• [ASSIGNMENT]
Starting from the line that contains "BARO3 pin SDA: GP13 -> GP2", output every remaining line of the records below exactly as it appears, that line and the last one included.

• [MATERIAL PROVIDED]
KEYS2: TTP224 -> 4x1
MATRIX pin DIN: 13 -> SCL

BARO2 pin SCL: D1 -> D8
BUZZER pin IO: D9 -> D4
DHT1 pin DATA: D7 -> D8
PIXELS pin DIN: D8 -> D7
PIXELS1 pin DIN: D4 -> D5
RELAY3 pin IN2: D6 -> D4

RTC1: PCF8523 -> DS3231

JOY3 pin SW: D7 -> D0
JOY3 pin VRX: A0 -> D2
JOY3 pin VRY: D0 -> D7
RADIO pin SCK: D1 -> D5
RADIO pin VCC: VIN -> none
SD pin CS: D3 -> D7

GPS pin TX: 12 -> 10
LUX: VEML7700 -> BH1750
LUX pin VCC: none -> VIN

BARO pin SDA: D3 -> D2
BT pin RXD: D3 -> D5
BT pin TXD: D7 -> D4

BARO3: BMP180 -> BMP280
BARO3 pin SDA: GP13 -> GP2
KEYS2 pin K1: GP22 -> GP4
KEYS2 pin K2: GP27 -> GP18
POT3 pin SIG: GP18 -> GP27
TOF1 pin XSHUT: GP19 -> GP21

• [EXERCISE ANSWER]
BARO3 pin SDA: GP13 -> GP2
KEYS2 pin K1: GP22 -> GP4
KEYS2 pin K2: GP27 -> GP18
POT3 pin SIG: GP18 -> GP27
TOF1 pin XSHUT: GP19 -> GP21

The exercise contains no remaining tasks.